**WORK TO BE COMPLETED**. Find each line of the material below in which the word "spray" occurs, and return it.

**DATA FOR PROCESSING**.
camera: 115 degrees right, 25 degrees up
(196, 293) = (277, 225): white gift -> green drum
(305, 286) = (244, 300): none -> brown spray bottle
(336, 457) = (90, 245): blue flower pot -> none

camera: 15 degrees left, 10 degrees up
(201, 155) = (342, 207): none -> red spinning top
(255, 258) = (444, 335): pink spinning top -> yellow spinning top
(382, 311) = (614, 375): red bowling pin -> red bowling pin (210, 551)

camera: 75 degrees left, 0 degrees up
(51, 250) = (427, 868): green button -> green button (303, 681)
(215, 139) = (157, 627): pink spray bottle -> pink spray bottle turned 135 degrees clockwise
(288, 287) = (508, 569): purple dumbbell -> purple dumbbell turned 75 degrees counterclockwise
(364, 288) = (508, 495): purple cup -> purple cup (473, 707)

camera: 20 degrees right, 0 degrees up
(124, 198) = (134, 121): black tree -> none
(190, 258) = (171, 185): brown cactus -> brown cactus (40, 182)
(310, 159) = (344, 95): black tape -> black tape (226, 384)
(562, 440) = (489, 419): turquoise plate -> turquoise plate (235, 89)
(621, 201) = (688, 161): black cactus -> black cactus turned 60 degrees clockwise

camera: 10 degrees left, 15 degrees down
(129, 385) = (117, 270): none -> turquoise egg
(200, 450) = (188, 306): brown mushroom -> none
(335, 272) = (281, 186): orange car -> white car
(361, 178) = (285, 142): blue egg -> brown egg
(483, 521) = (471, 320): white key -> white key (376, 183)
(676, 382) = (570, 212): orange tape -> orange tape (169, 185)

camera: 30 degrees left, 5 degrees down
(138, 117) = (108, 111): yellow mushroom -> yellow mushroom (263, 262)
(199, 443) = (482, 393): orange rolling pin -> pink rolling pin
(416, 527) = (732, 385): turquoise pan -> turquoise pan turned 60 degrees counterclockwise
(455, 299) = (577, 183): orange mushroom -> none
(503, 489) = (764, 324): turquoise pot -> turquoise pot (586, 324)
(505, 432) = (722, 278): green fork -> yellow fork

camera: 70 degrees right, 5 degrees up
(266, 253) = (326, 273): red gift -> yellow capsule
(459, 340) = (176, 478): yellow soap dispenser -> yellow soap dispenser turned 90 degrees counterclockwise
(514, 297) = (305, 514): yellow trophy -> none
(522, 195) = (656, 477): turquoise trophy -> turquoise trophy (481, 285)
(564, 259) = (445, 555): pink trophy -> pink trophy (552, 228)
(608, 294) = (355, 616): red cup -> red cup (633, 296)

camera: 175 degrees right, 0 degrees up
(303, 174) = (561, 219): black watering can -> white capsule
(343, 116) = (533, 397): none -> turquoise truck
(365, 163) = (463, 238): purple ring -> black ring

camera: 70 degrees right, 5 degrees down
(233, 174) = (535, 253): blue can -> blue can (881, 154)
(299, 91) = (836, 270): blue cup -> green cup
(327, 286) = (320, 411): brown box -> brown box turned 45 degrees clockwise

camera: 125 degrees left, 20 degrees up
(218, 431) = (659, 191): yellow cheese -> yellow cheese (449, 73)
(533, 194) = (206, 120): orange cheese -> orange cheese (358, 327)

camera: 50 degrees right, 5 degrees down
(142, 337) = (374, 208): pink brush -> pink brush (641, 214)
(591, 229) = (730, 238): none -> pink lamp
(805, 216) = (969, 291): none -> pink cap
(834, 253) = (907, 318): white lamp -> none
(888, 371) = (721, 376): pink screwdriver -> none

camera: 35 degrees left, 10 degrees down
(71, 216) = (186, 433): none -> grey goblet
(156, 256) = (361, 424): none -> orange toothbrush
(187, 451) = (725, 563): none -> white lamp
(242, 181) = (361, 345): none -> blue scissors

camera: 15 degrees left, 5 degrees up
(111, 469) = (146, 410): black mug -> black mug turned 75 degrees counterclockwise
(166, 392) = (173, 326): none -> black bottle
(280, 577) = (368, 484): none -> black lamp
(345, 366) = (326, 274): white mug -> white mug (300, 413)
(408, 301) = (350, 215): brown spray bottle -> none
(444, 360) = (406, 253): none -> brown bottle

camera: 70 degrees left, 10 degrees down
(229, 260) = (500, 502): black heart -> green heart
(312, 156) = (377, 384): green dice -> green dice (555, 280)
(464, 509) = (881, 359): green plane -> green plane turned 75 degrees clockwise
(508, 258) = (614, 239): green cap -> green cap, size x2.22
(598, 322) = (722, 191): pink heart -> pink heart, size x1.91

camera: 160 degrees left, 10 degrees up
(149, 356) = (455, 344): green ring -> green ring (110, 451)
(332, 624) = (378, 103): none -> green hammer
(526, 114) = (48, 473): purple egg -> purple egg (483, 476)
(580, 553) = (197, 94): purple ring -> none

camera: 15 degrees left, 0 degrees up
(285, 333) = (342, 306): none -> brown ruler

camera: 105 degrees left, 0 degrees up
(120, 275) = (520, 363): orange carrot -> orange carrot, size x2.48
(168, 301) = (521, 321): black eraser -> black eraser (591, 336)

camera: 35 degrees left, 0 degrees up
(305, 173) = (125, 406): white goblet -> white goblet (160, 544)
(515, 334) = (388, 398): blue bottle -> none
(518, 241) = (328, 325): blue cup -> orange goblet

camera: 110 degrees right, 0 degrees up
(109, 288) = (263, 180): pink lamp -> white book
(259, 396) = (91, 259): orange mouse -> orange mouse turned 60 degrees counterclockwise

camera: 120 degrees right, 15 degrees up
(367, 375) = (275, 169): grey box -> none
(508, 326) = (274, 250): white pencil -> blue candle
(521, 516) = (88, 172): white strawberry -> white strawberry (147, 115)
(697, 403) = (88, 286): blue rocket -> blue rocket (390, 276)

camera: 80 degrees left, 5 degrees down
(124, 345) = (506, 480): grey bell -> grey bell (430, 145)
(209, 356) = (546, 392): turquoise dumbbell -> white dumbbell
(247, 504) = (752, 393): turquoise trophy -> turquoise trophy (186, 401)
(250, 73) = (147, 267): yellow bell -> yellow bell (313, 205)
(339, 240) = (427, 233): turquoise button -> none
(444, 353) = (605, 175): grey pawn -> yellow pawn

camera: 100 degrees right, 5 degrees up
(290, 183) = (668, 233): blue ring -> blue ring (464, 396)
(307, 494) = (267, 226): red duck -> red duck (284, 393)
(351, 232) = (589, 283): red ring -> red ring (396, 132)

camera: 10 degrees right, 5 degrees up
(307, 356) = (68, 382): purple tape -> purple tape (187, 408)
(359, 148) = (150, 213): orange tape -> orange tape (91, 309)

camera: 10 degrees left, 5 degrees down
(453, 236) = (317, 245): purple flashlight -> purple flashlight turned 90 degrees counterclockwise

**RESULT OF THE EXERCISE**.
(305, 286) = (244, 300): none -> brown spray bottle
(215, 139) = (157, 627): pink spray bottle -> pink spray bottle turned 135 degrees clockwise
(408, 301) = (350, 215): brown spray bottle -> none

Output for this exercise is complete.